#### Version difference data
# # #

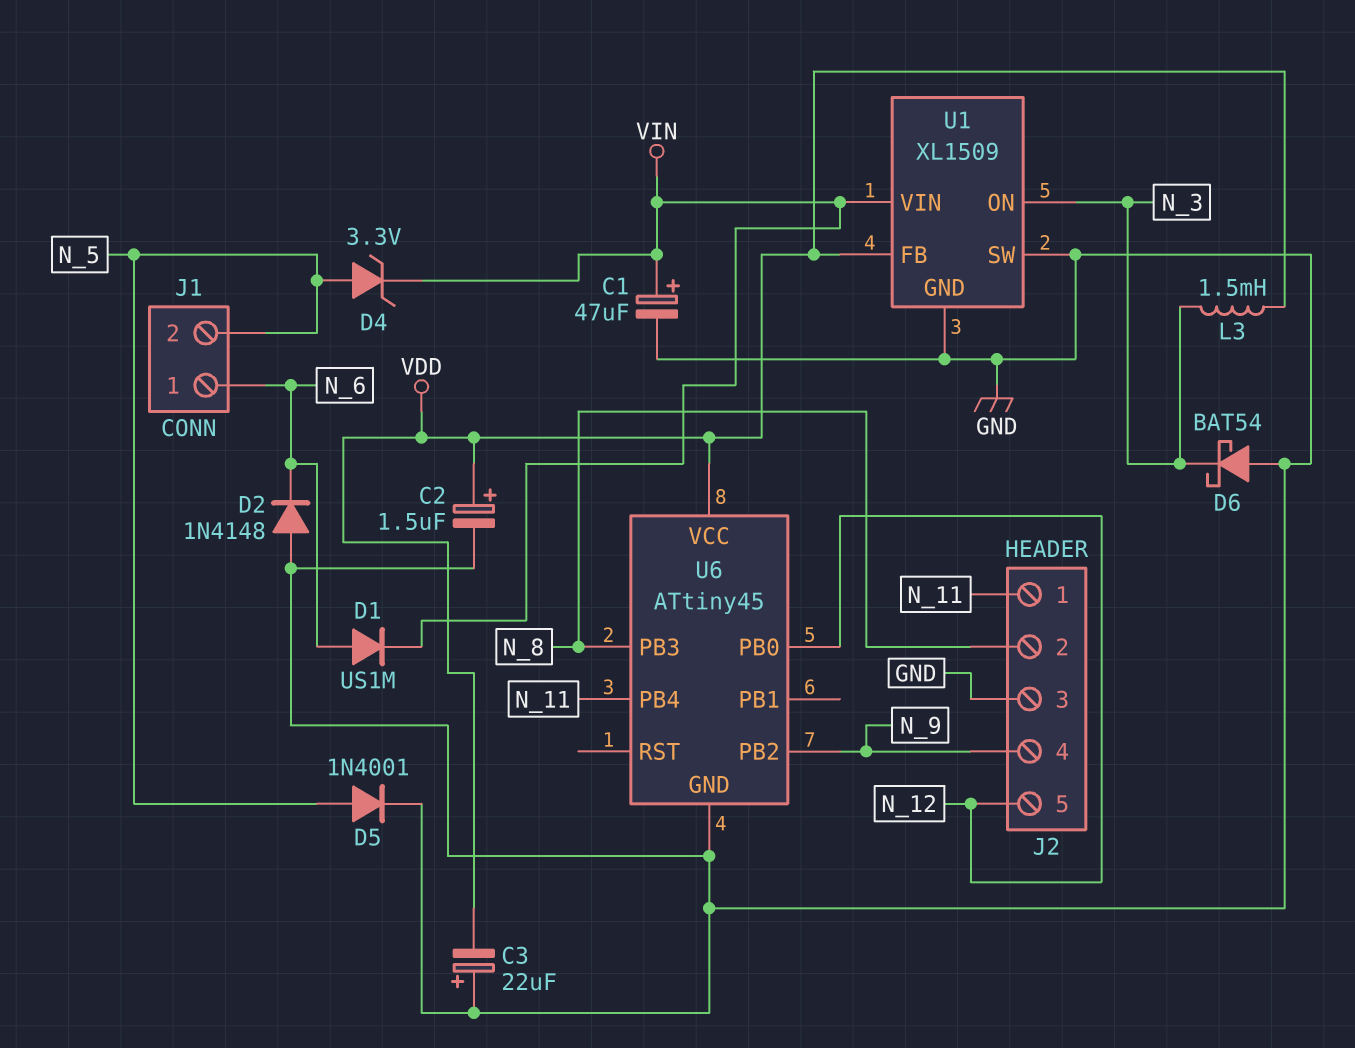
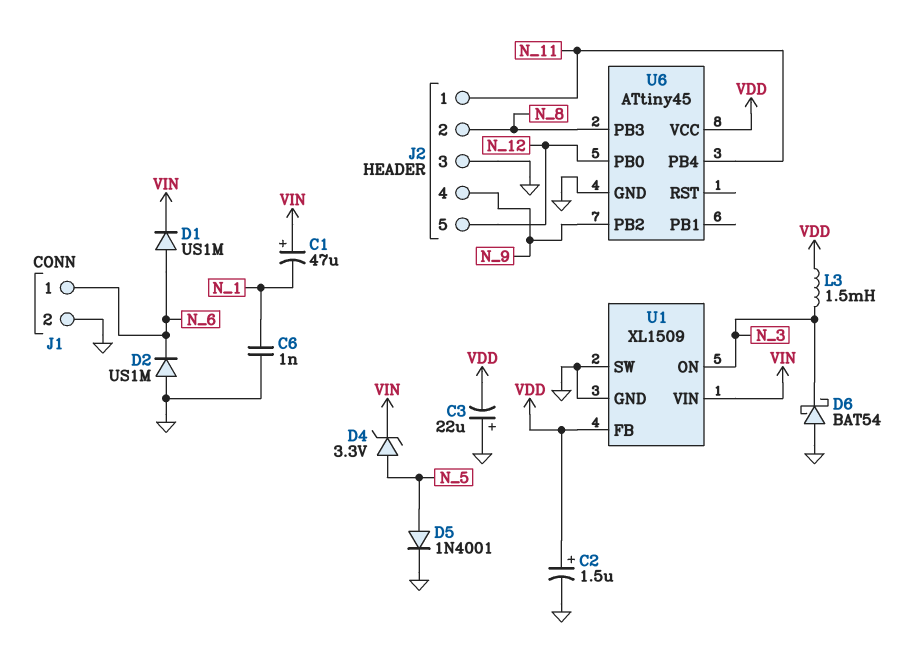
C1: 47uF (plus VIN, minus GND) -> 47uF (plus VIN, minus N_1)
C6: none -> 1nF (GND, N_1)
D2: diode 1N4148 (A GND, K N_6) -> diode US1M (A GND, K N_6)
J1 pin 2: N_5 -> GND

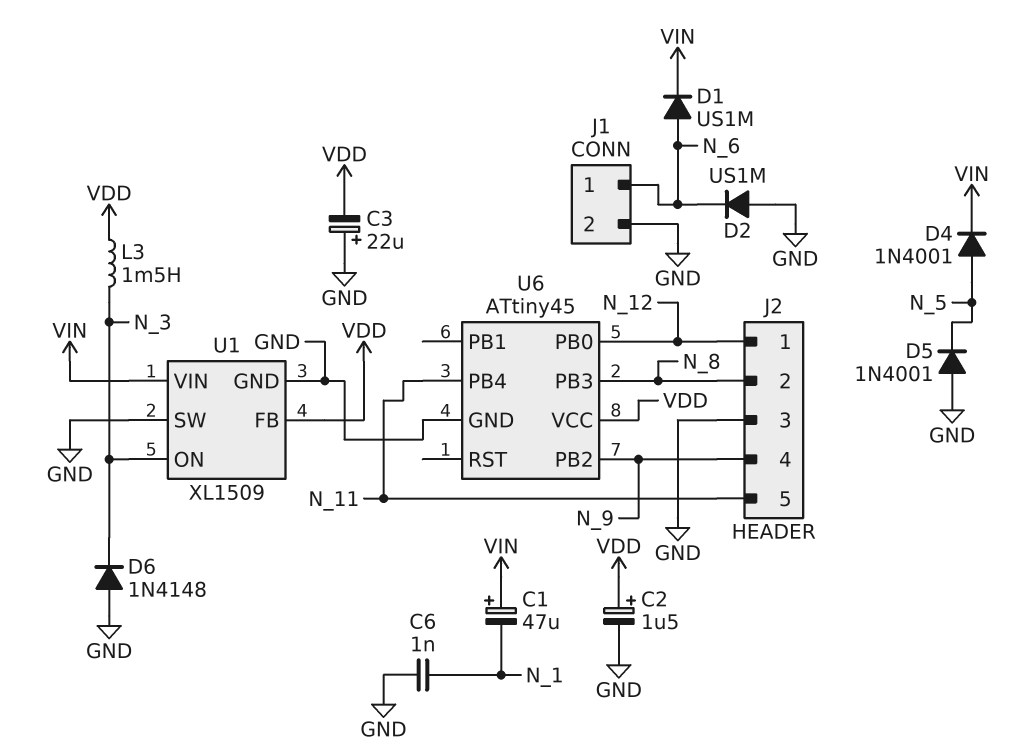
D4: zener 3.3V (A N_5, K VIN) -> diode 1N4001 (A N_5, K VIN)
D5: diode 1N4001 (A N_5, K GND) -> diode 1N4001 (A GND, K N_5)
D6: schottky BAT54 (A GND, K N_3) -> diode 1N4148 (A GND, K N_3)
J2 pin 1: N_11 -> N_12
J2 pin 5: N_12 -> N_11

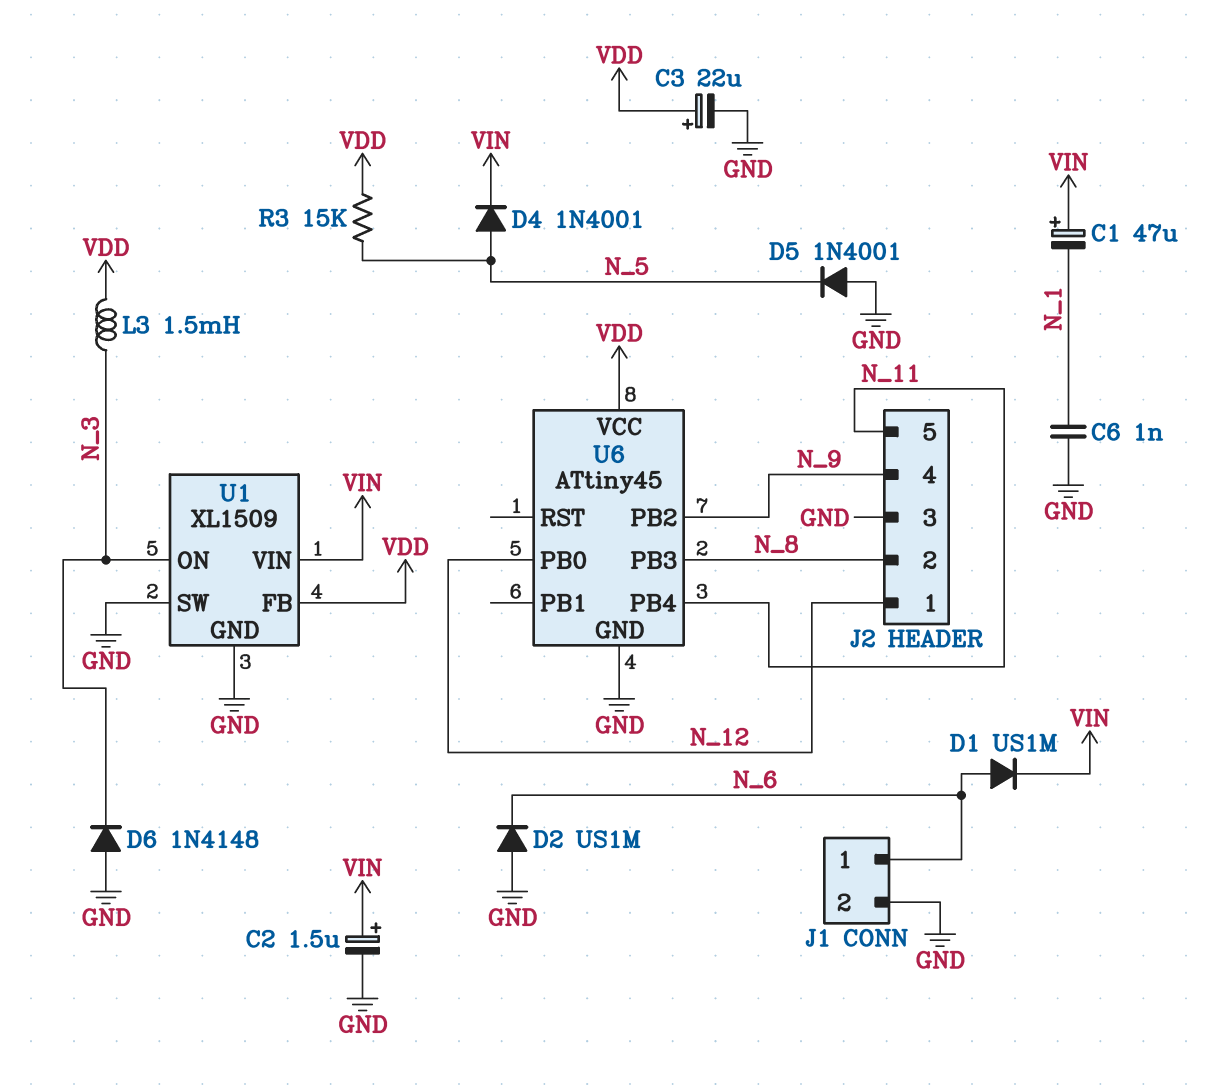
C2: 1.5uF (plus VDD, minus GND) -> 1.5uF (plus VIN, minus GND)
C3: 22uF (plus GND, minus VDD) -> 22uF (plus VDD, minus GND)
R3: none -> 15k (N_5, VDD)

# # #

#### Problem requirements
Beginning with the line that contains "J2 pin 1: N_11 -> N_12", reproduce every line through the end of the records above exactly, leaving pictures out.

#### Answer box
J2 pin 1: N_11 -> N_12
J2 pin 5: N_12 -> N_11

C2: 1.5uF (plus VDD, minus GND) -> 1.5uF (plus VIN, minus GND)
C3: 22uF (plus GND, minus VDD) -> 22uF (plus VDD, minus GND)
R3: none -> 15k (N_5, VDD)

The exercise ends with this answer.